*ASSIGNED TASK*: Copy the lines running from the one that contains "U105: NOT (in" to the end of the entries below, exactly and with no pictures.

———

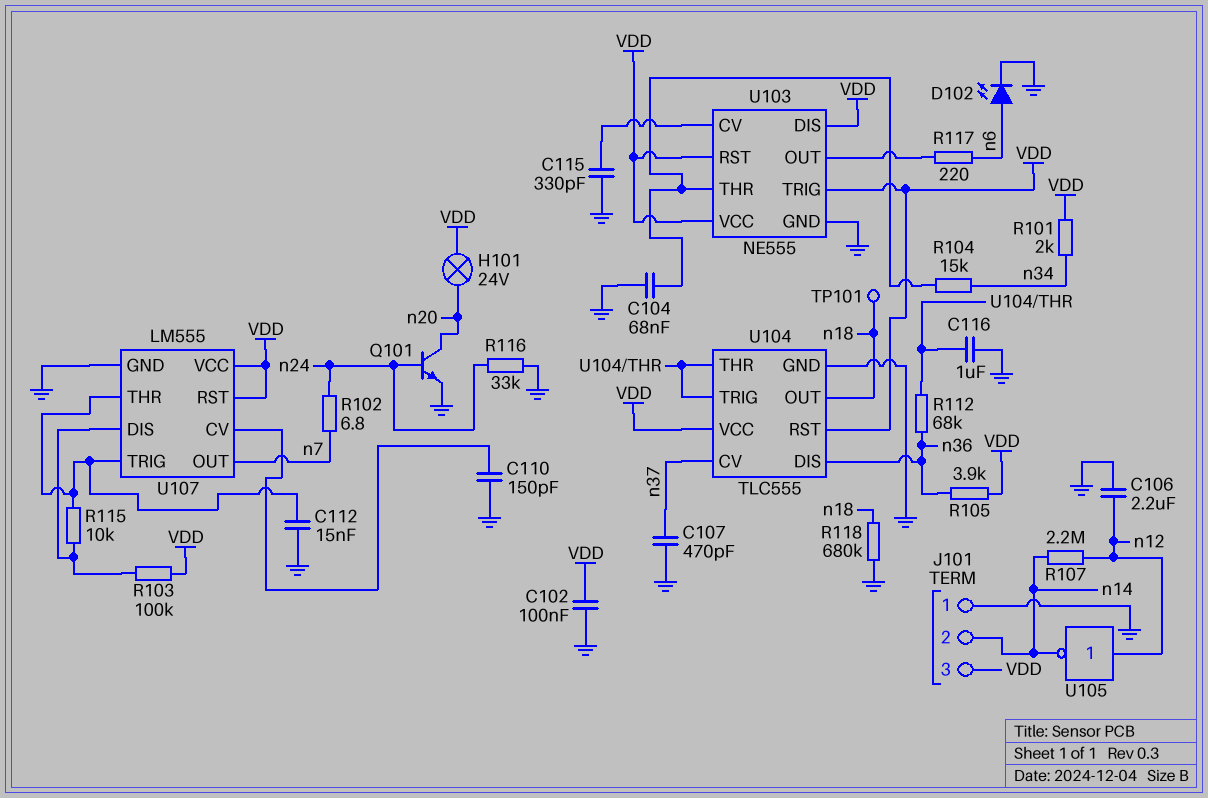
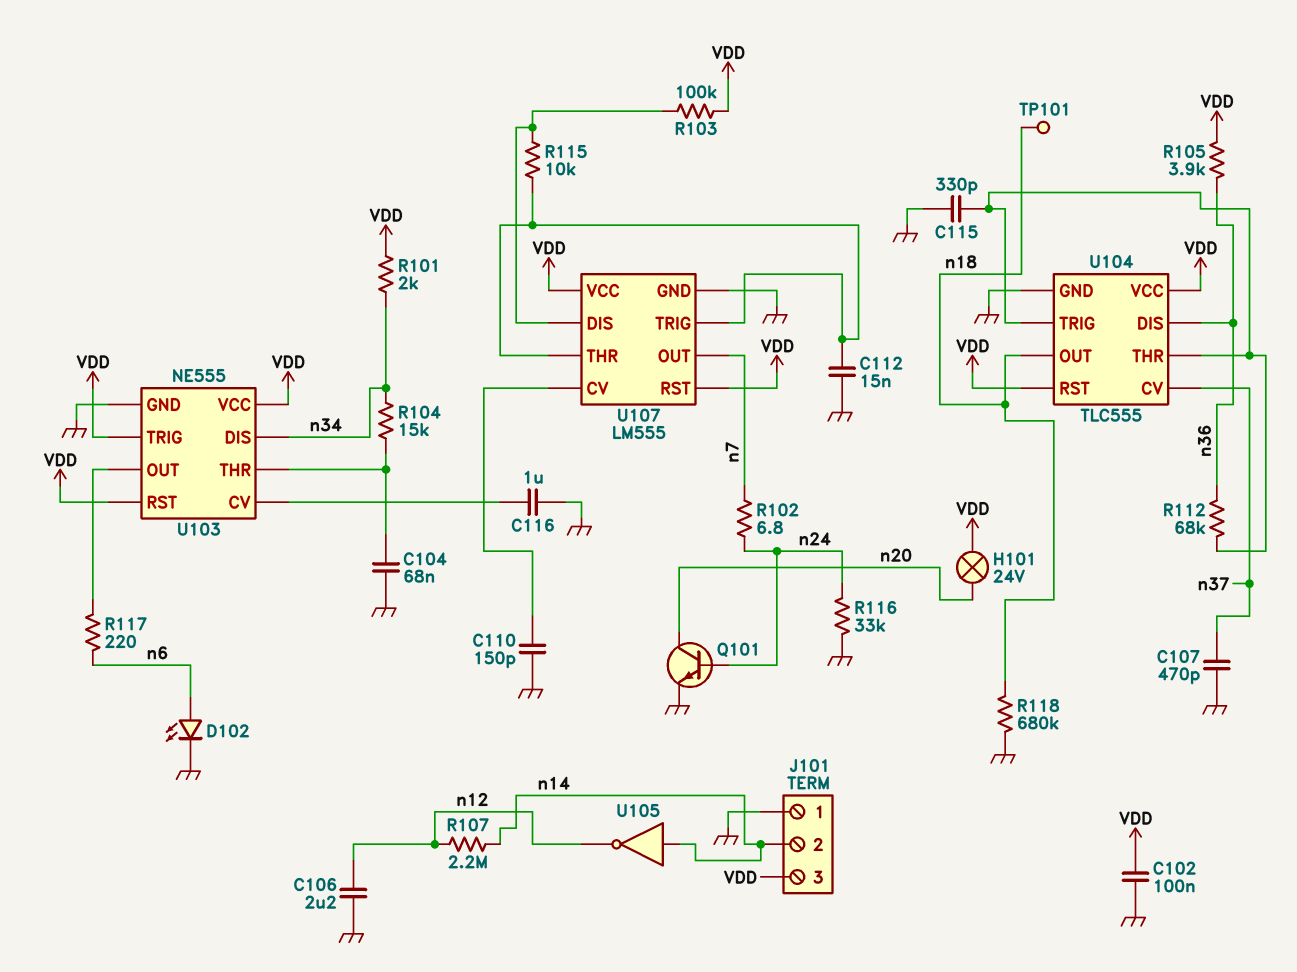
C115: 330pF (GND, U103/CV) -> 330pF (GND, U104/THR)
C116: 1uF (GND, U104/THR) -> 1uF (GND, U103/CV)
U103 pin DIS: VDD -> n34
U105: NOT (in n12, out n14) -> NOT (in n14, out n12)

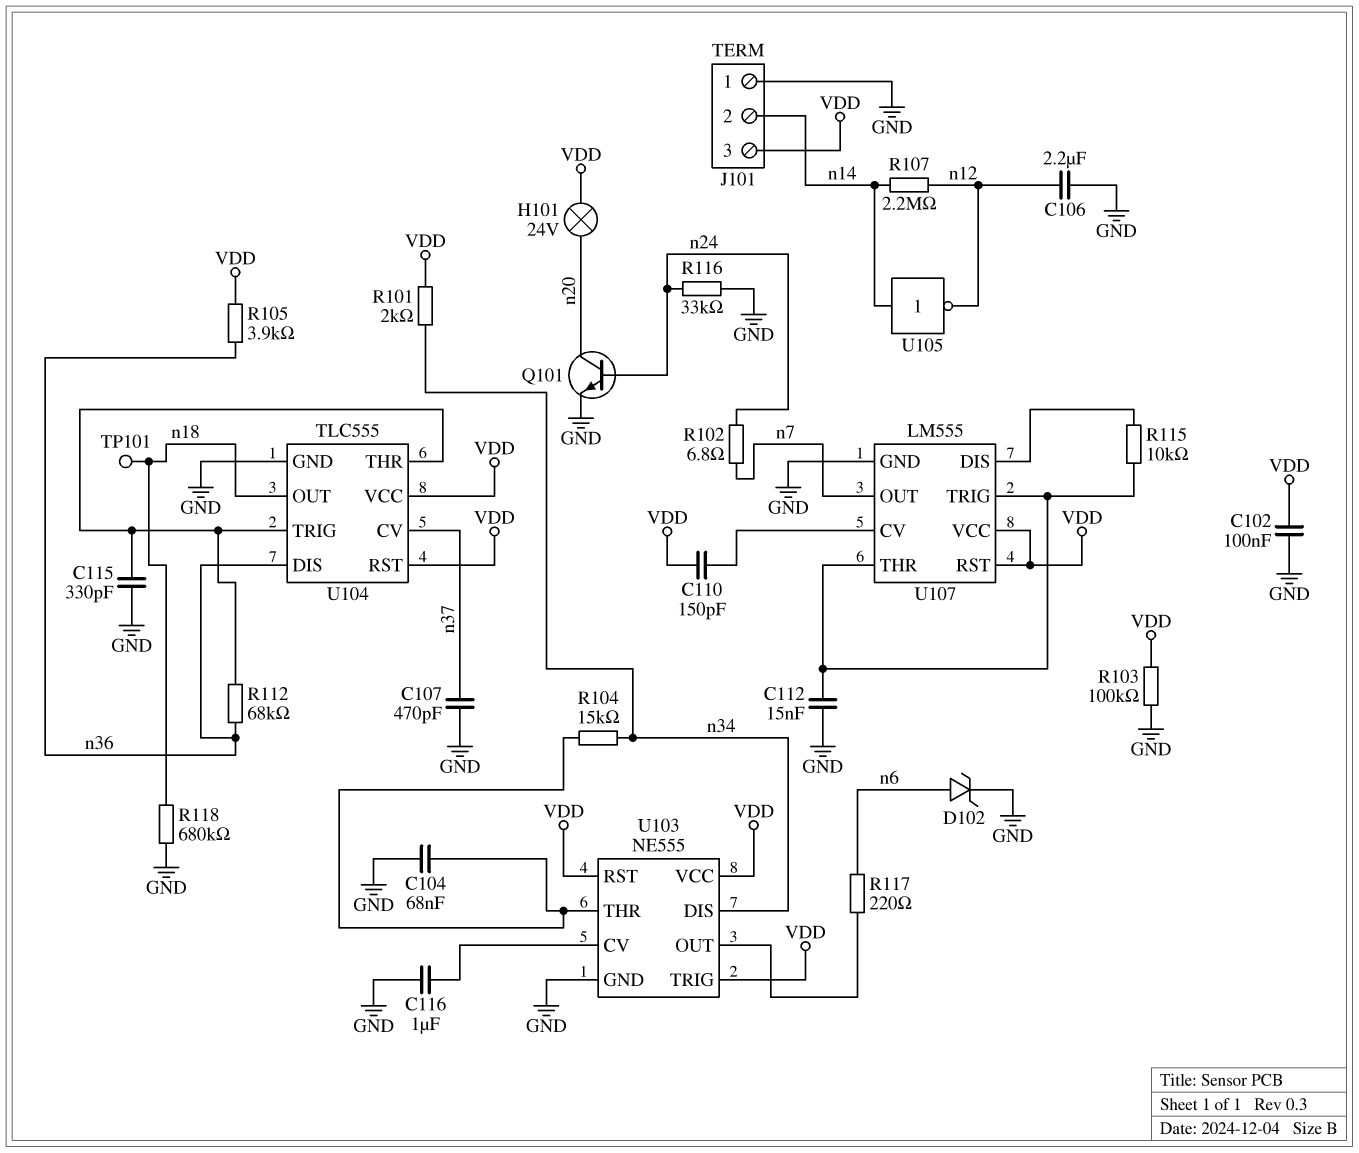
C110: 150pF (GND, U107/CV) -> 150pF (U107/CV, VDD)
D102: LED (A n6, K GND) -> zener (A n6, K GND)
R103: 100k (U107/DIS, VDD) -> 100k (GND, VDD)

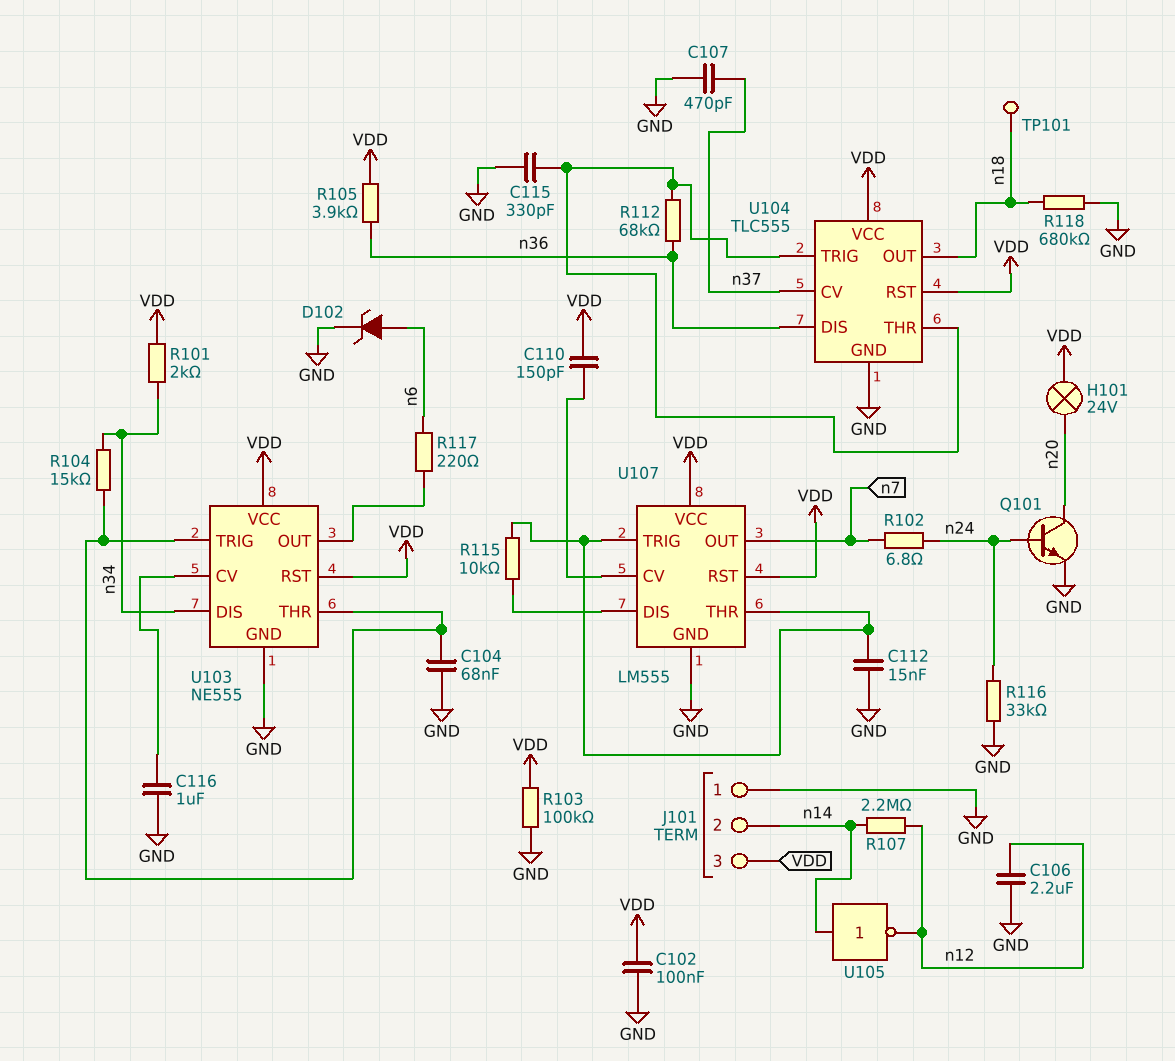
U103 pin TRIG: VDD -> U103/THR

———

*YOUR SOLUTION*:
U105: NOT (in n12, out n14) -> NOT (in n14, out n12)

C110: 150pF (GND, U107/CV) -> 150pF (U107/CV, VDD)
D102: LED (A n6, K GND) -> zener (A n6, K GND)
R103: 100k (U107/DIS, VDD) -> 100k (GND, VDD)

U103 pin TRIG: VDD -> U103/THR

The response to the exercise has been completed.